====== Provided records ======

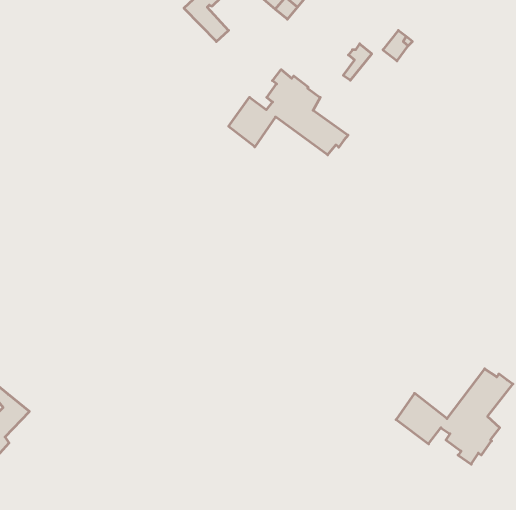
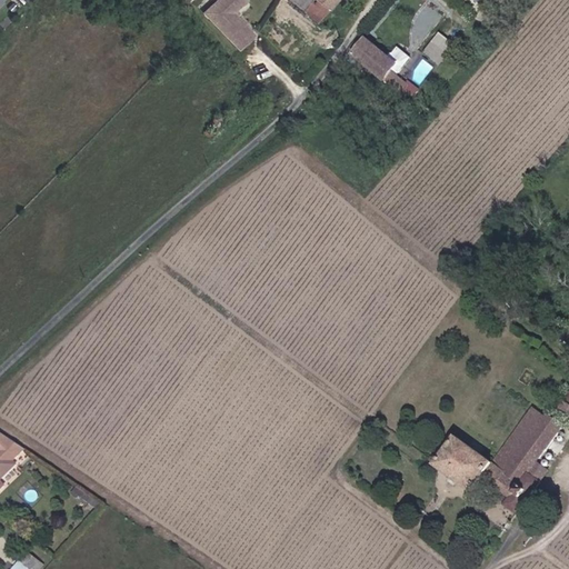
building: none -> [345,42,388,82]
building: [229,70,348,155] -> none

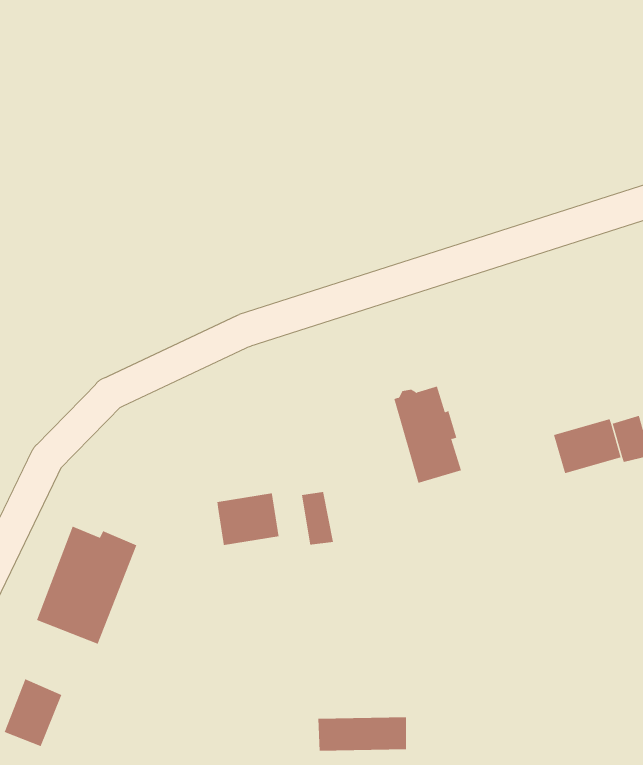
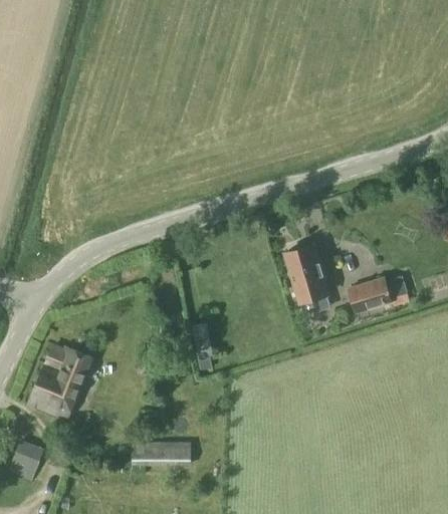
building: [394,386,462,483] -> [285,245,327,305]
building: [217,493,279,546] -> none
building: [317,717,407,751] -> [133,443,188,464]

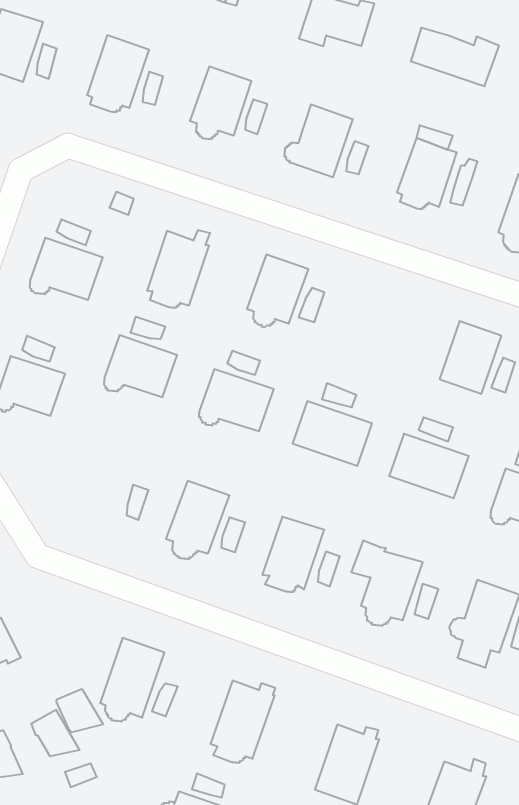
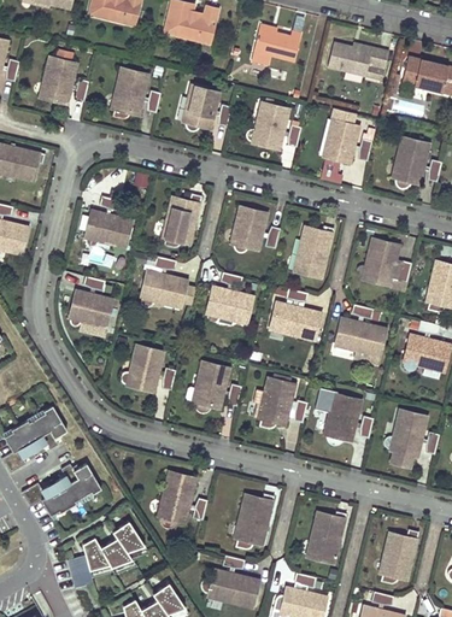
building: none -> [294,224,334,277]
building: none -> [121,343,164,392]
building: [56,689,103,732] -> [100,539,133,568]

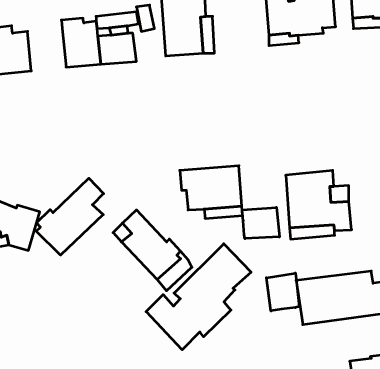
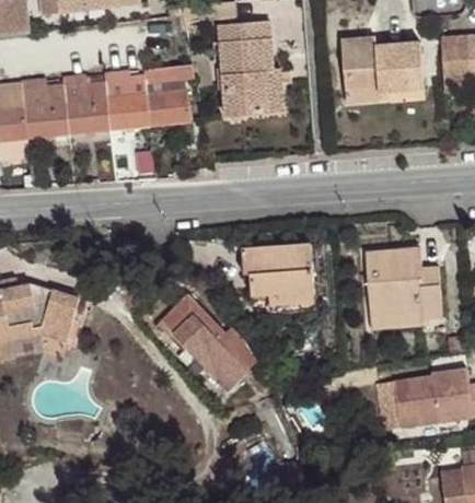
building: none -> [63,77,108,133]
building: [36,178,104,255] -> none
building: [242,207,279,239] -> none
building: [146,244,251,350] -> none
building: [266,273,299,311] -> none

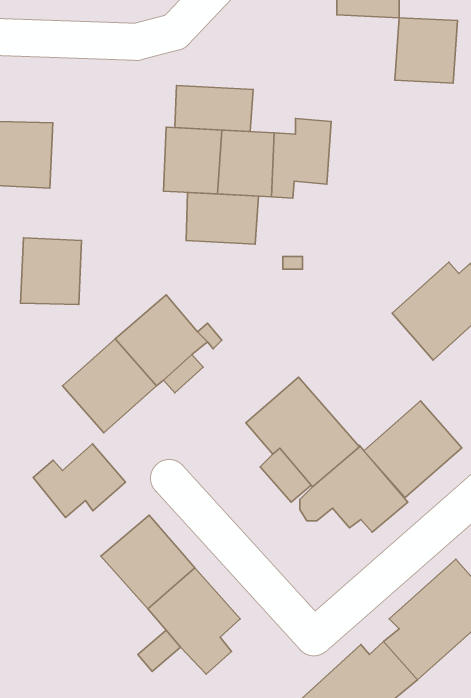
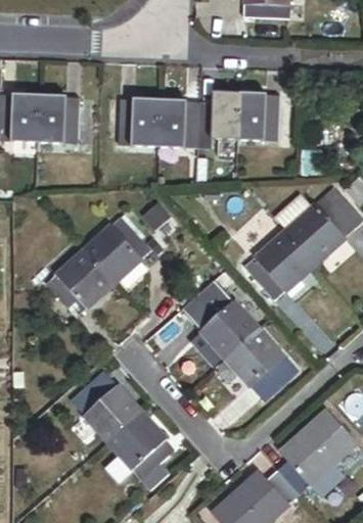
building: [395,18,457,83] -> [237,93,282,140]
building: [175,86,253,131] -> none
building: [186,192,258,244] -> none
building: [21,238,82,305] -> [38,94,82,142]
building: [364,401,462,498] -> [243,231,314,300]
building: [33,444,126,518] -> none

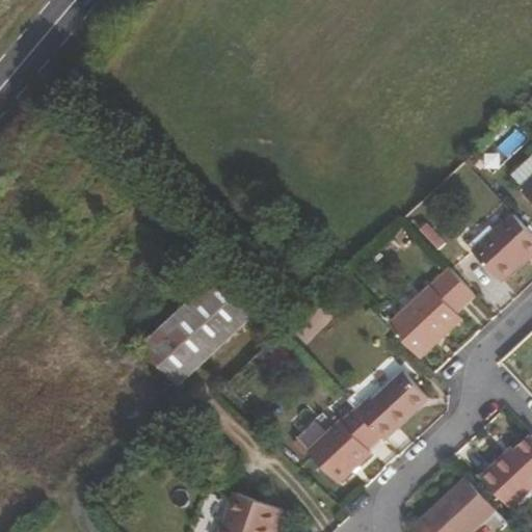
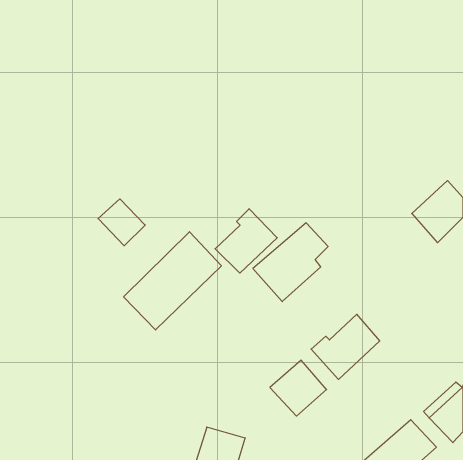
building: none -> [98,199,145,246]
building: none -> [215,209,277,273]
building: [387,270,472,360] -> [253,223,328,302]

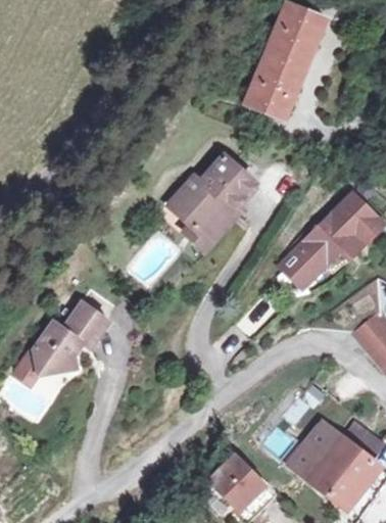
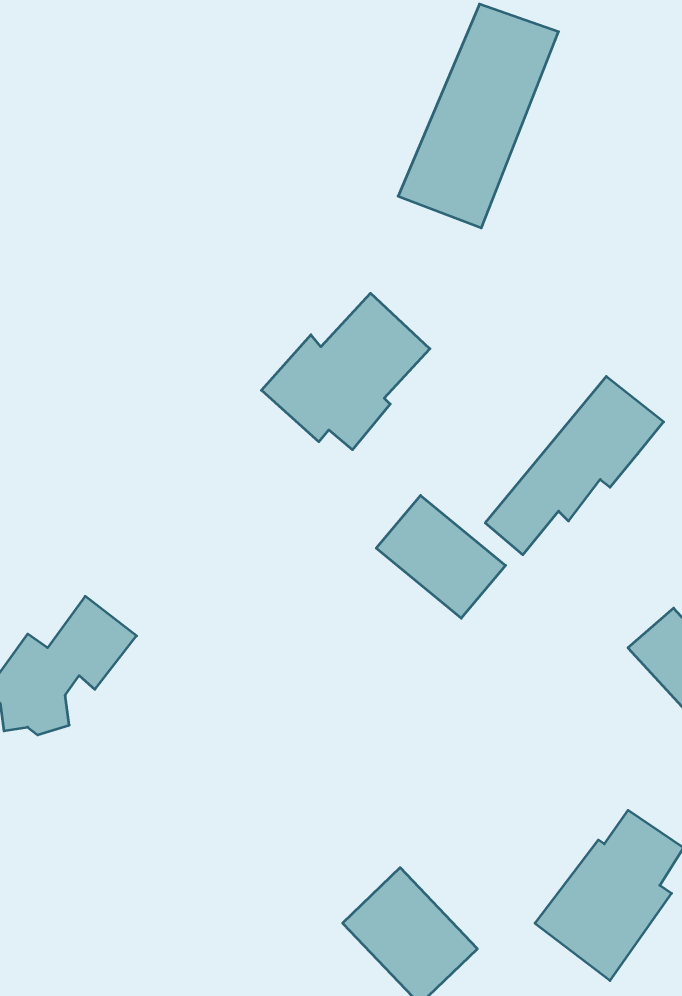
building: none -> [376,495,506,618]
building: [289,421,341,478] -> none

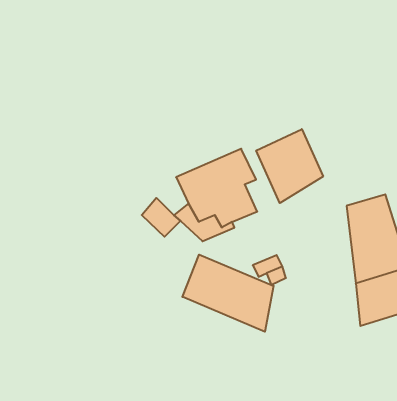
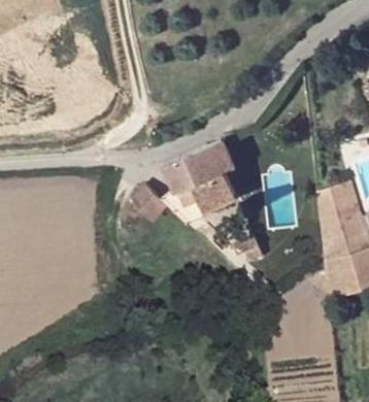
building: [256,129,323,203] -> none
building: [182,255,274,332] -> none

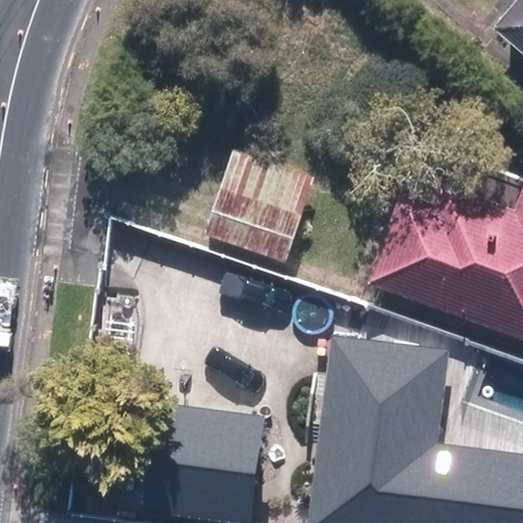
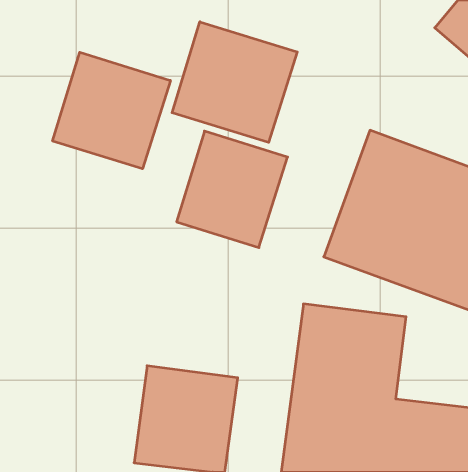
building: none -> [172,22,297,142]
building: none -> [53,52,170,169]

======

### Exercise:
Write out, exactly, the lines of the material from the very first through the line containing "building: none -> [376,495,506,618]", and leave out every picture.

### The completed task:
building: none -> [345,42,388,82]
building: [229,70,348,155] -> none

building: [394,386,462,483] -> [285,245,327,305]
building: [217,493,279,546] -> none
building: [317,717,407,751] -> [133,443,188,464]

building: none -> [294,224,334,277]
building: none -> [121,343,164,392]
building: [56,689,103,732] -> [100,539,133,568]

building: none -> [63,77,108,133]
building: [36,178,104,255] -> none
building: [242,207,279,239] -> none
building: [146,244,251,350] -> none
building: [266,273,299,311] -> none

building: [395,18,457,83] -> [237,93,282,140]
building: [175,86,253,131] -> none
building: [186,192,258,244] -> none
building: [21,238,82,305] -> [38,94,82,142]
building: [364,401,462,498] -> [243,231,314,300]
building: [33,444,126,518] -> none

building: none -> [98,199,145,246]
building: none -> [215,209,277,273]
building: [387,270,472,360] -> [253,223,328,302]

building: none -> [376,495,506,618]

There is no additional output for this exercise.